INPUT
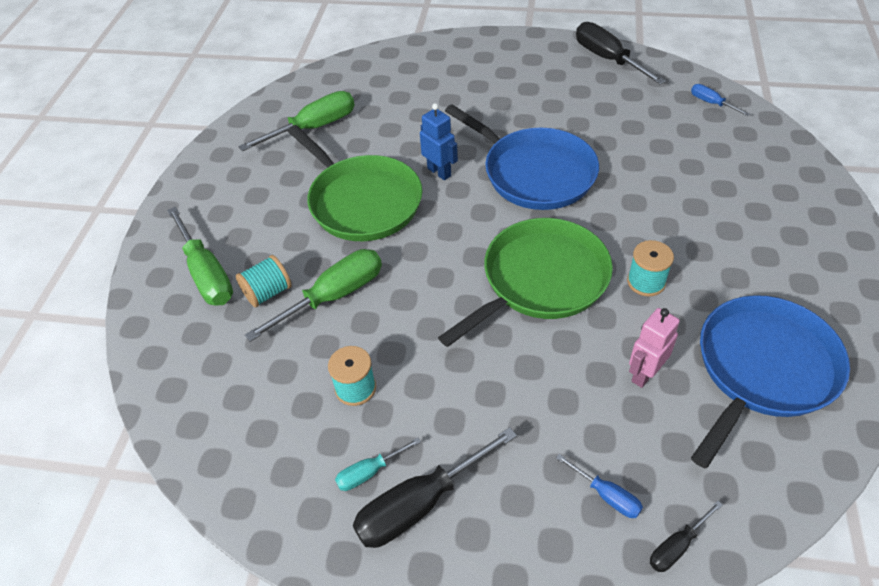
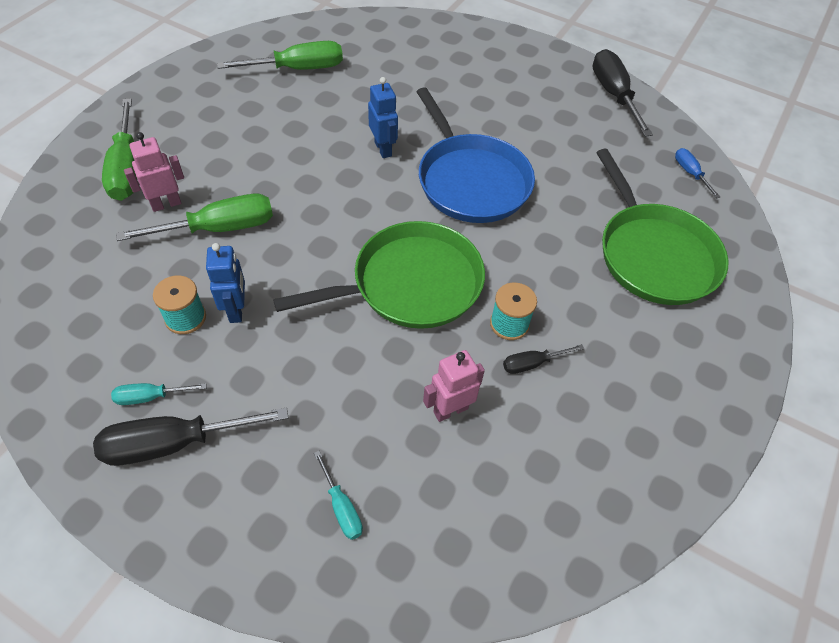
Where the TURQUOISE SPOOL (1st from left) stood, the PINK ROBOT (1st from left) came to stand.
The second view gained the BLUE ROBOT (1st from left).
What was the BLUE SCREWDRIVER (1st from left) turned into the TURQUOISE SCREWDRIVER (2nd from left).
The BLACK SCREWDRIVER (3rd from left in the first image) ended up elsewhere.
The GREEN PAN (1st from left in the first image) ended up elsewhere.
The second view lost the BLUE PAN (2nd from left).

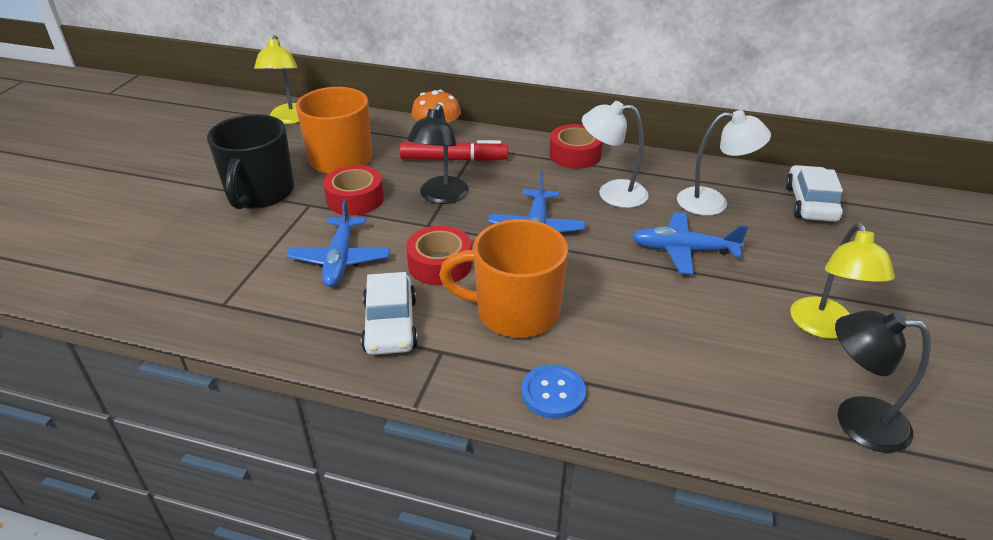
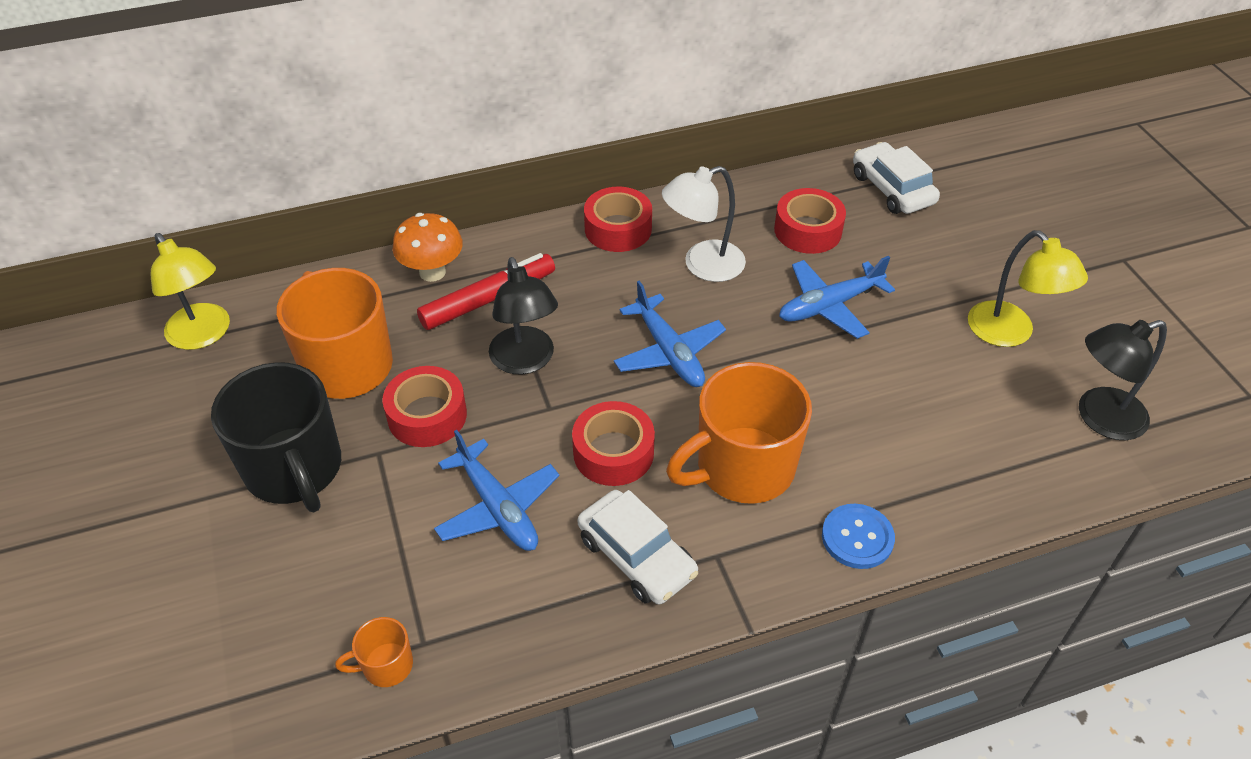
The second view gained the ORANGE MUG (2nd from left).
Where the WHITE LAMP (2nd from left) stood, the RED TAPE (4th from left) came to stand.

TASK OBJECTIVE
Could you repeat all of the material exactly? Pictures should not be copied.

SOLUTION TO THIS TASK
Where the TURQUOISE SPOOL (1st from left) stood, the PINK ROBOT (1st from left) came to stand.
The second view gained the BLUE ROBOT (1st from left).
What was the BLUE SCREWDRIVER (1st from left) turned into the TURQUOISE SCREWDRIVER (2nd from left).
The BLACK SCREWDRIVER (3rd from left in the first image) ended up elsewhere.
The GREEN PAN (1st from left in the first image) ended up elsewhere.
The second view lost the BLUE PAN (2nd from left).

The second view gained the ORANGE MUG (2nd from left).
Where the WHITE LAMP (2nd from left) stood, the RED TAPE (4th from left) came to stand.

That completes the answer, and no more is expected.